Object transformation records
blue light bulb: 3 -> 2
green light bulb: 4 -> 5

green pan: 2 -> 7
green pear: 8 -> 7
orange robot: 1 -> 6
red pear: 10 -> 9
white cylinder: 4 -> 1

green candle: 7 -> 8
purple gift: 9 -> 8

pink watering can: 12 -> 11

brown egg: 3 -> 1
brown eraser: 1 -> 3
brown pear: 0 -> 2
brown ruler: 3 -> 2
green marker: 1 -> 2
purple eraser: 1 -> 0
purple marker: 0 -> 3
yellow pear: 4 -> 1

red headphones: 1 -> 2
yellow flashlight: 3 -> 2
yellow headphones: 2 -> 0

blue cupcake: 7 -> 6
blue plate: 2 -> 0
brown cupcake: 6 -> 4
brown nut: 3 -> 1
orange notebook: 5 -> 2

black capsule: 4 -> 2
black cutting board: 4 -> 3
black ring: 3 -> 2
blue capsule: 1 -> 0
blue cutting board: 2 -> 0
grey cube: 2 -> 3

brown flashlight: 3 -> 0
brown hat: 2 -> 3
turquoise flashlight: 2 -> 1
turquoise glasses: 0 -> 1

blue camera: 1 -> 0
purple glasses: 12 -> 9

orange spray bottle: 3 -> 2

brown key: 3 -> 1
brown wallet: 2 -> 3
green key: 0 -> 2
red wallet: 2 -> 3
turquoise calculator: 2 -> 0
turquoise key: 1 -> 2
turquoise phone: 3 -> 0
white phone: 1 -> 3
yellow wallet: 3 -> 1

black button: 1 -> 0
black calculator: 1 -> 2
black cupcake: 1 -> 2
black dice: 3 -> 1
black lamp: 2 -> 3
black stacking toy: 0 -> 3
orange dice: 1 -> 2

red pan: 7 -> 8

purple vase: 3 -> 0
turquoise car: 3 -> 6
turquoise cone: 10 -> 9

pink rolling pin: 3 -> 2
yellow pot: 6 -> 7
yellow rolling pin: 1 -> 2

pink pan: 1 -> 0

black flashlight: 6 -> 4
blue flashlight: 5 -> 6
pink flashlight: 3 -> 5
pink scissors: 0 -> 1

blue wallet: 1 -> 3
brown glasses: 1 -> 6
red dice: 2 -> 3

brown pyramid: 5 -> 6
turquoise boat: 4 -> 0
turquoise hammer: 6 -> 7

[PROBLEM REQUIREMENTS] What is needed is an exact copy of the lines from the one containing "pink scissors: 0 -> 1" through the final line of the data, both included, and nothing more.

[SOLUTION FOR THIS TASK]
pink scissors: 0 -> 1

blue wallet: 1 -> 3
brown glasses: 1 -> 6
red dice: 2 -> 3

brown pyramid: 5 -> 6
turquoise boat: 4 -> 0
turquoise hammer: 6 -> 7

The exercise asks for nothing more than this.